Change detection data:
★ ★ ★ ★ ★ ★ ★

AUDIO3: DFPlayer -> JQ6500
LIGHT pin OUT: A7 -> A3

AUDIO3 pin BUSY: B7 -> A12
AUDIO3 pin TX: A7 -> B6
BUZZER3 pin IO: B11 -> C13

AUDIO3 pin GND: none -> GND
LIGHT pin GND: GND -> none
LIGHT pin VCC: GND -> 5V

★ ★ ★ ★ ★ ★ ★

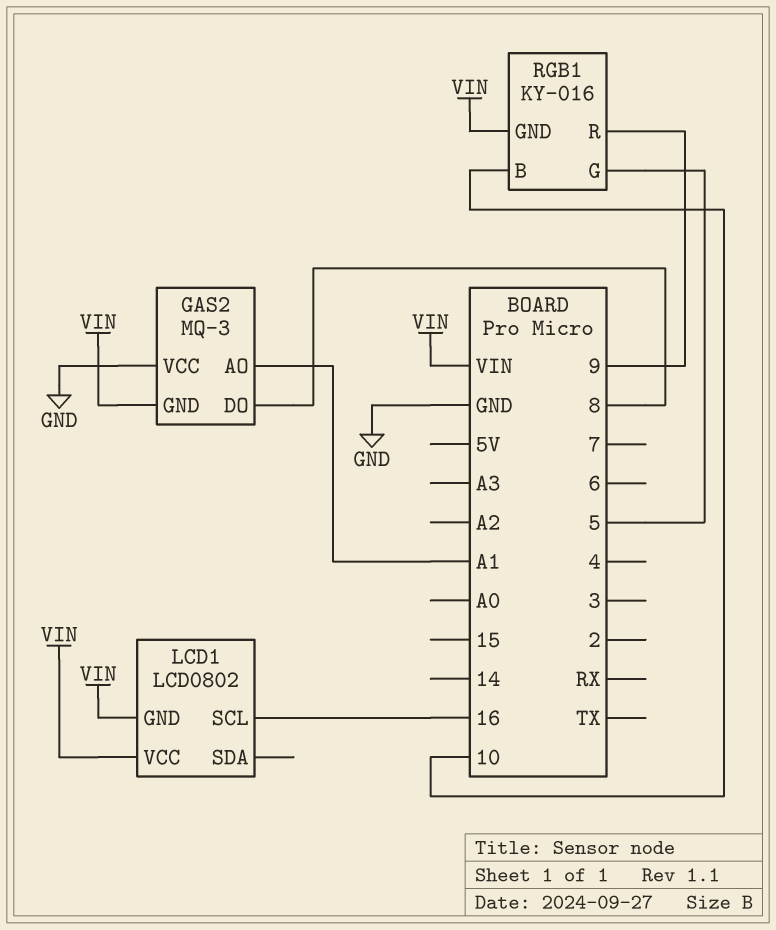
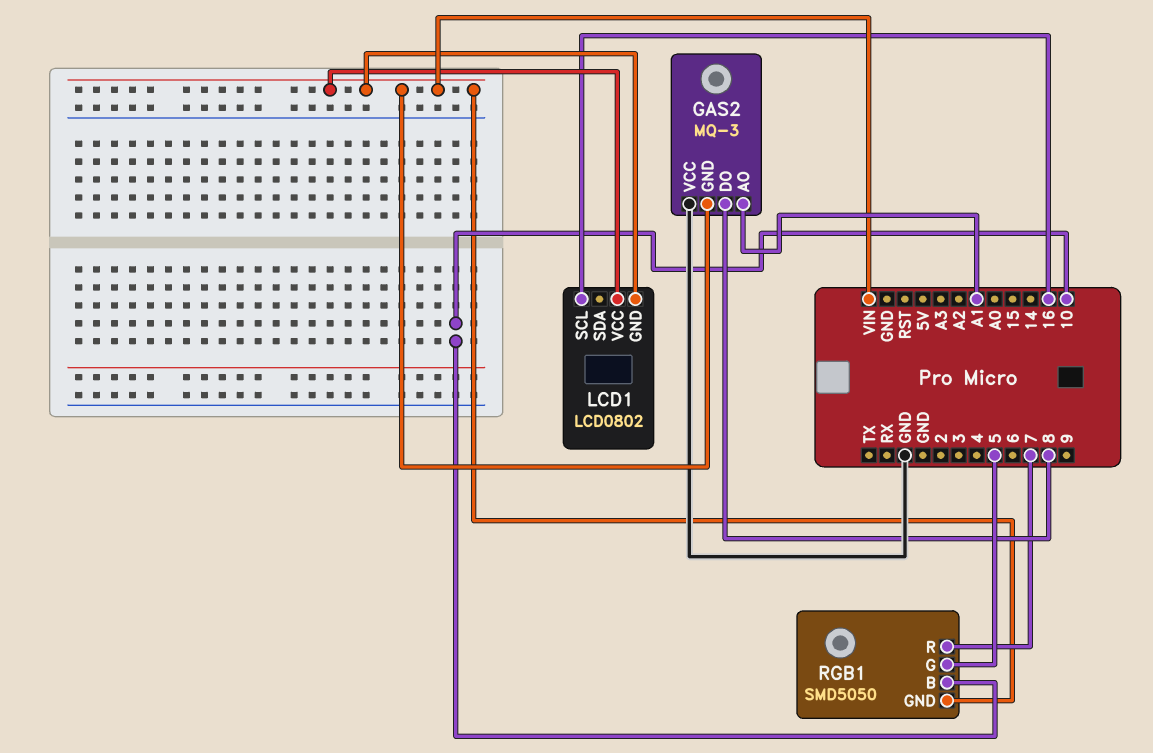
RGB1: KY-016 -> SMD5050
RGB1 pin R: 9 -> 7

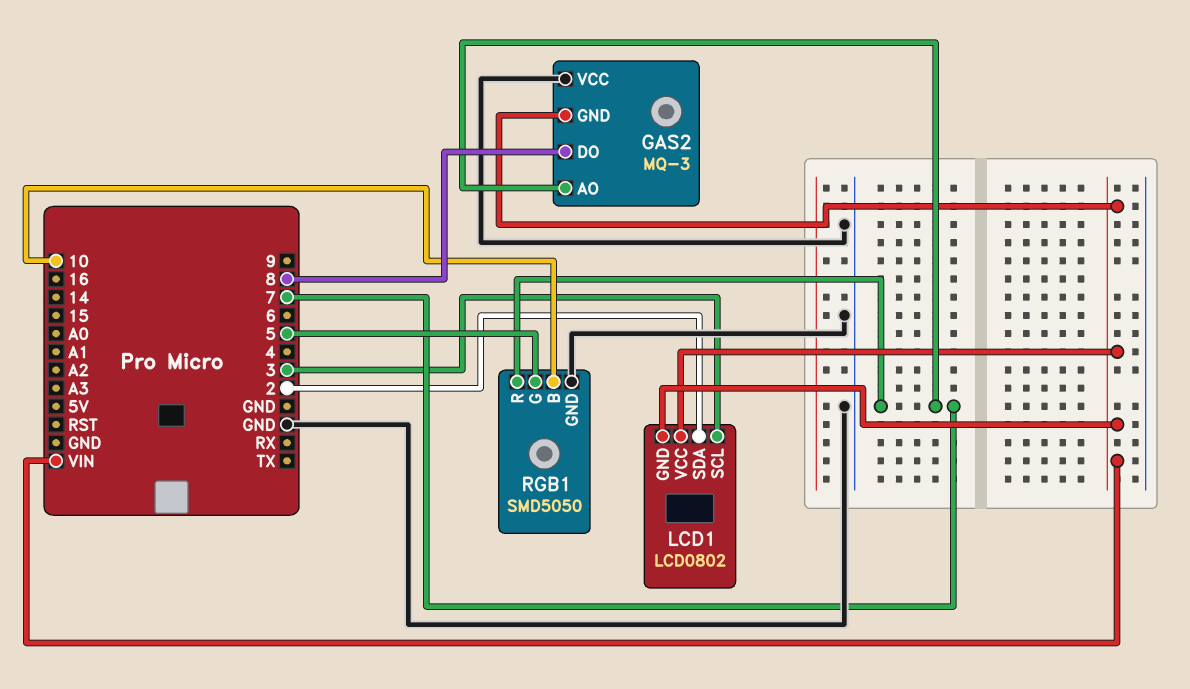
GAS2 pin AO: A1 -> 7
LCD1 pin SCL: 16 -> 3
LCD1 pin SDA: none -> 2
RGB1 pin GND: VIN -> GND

★ ★ ★ ★ ★ ★ ★

◆ Task requirements ◆
Each line above with the string "none" should be reported in full.

◆ Written reply ◆
AUDIO3 pin GND: none -> GND
LIGHT pin GND: GND -> none
LCD1 pin SDA: none -> 2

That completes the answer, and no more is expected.